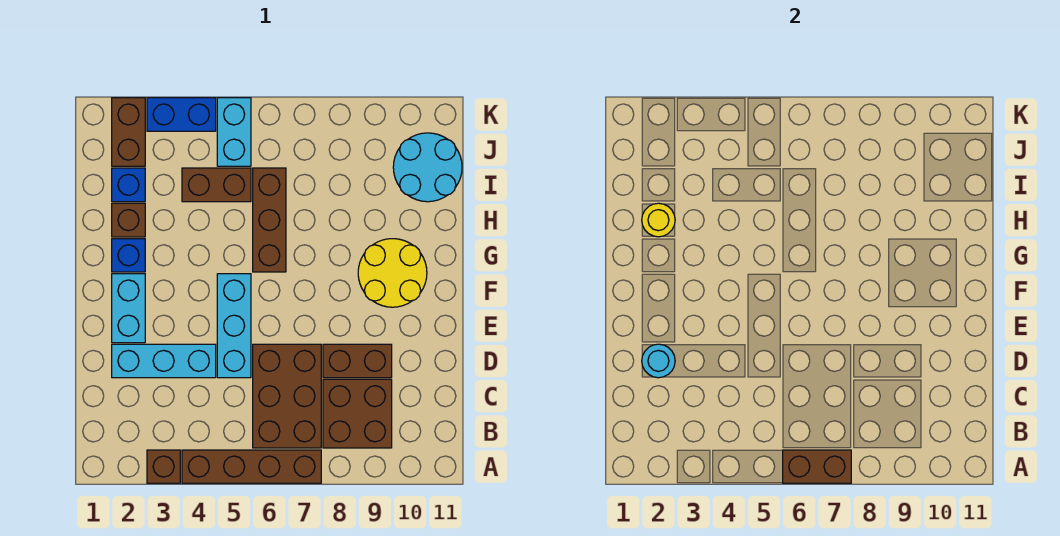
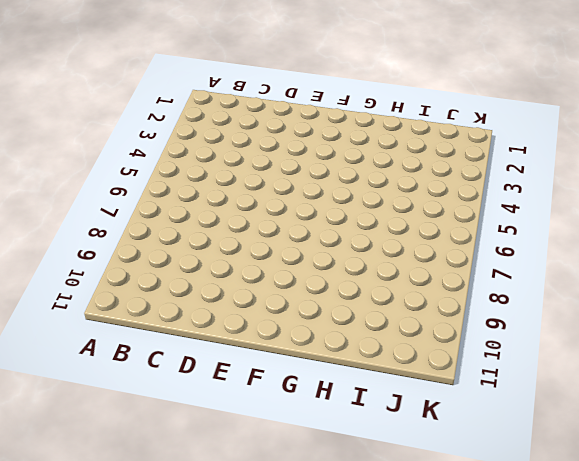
none -> brown brick A3 level 1
none -> brown brick A4:A7 level 1
none -> brown brick B6:D7 level 1

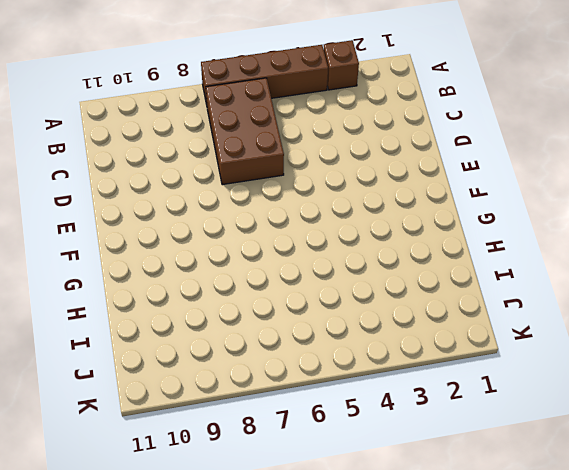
none -> brown brick B8:C9 level 1
none -> cyan brick D2:D4 level 1
none -> cyan brick D5:F5 level 1

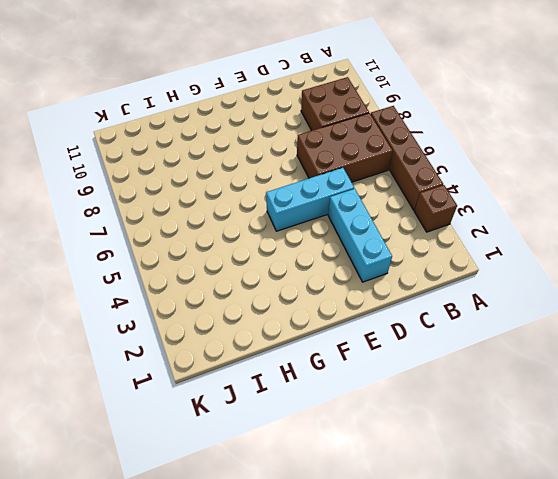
none -> brown brick D8:D9 level 1
none -> cyan brick E2:F2 level 1
none -> yellow round brick F9:G10 level 1

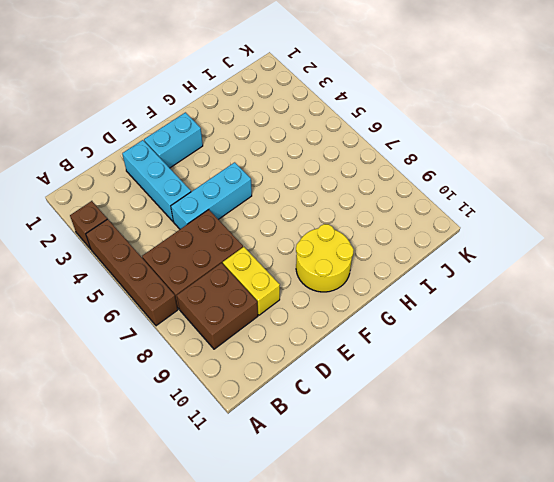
yellow brick D8:D9 level 1 -> brown brick D8:D9 level 1
none -> blue brick G2 level 1
none -> brown brick G6:I6 level 1
none -> brown brick H2 level 1

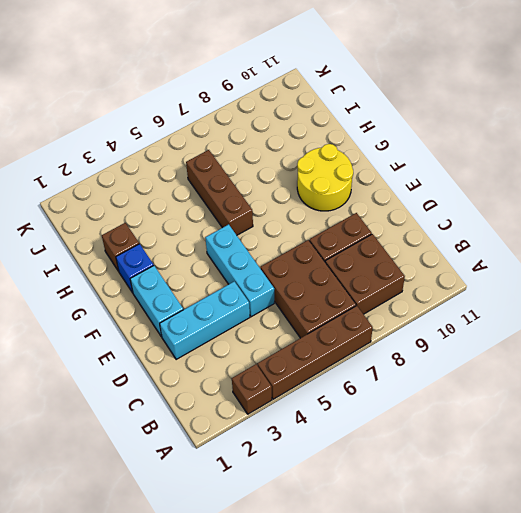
none -> blue brick I2 level 1
none -> brown brick I4:I5 level 1
none -> cyan round brick I10:J11 level 1

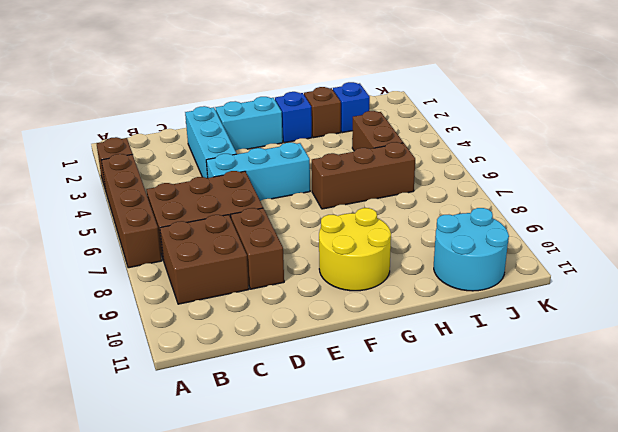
none -> brown brick J2:K2 level 1
none -> cyan brick J5:K5 level 1
none -> blue brick K3:K4 level 1

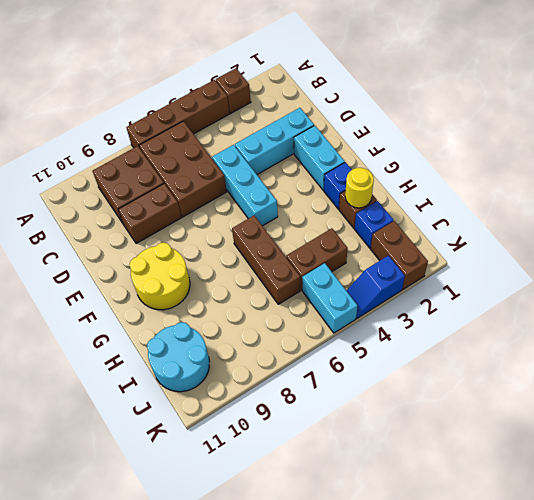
blue slope K3:K4 level 1 top 3 -> blue brick K3:K4 level 1
none -> brown brick A6:A7 level 2
none -> cyan round brick D2 level 2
++++++
▸ **WORK ITEM**: Reproduce the listing exactly, minus its pictures.

▸ **ANSWER TO THE EXERCISE**:
none -> brown brick A3 level 1
none -> brown brick A4:A7 level 1
none -> brown brick B6:D7 level 1

none -> brown brick B8:C9 level 1
none -> cyan brick D2:D4 level 1
none -> cyan brick D5:F5 level 1

none -> brown brick D8:D9 level 1
none -> cyan brick E2:F2 level 1
none -> yellow round brick F9:G10 level 1

yellow brick D8:D9 level 1 -> brown brick D8:D9 level 1
none -> blue brick G2 level 1
none -> brown brick G6:I6 level 1
none -> brown brick H2 level 1

none -> blue brick I2 level 1
none -> brown brick I4:I5 level 1
none -> cyan round brick I10:J11 level 1

none -> brown brick J2:K2 level 1
none -> cyan brick J5:K5 level 1
none -> blue brick K3:K4 level 1

blue slope K3:K4 level 1 top 3 -> blue brick K3:K4 level 1
none -> brown brick A6:A7 level 2
none -> cyan round brick D2 level 2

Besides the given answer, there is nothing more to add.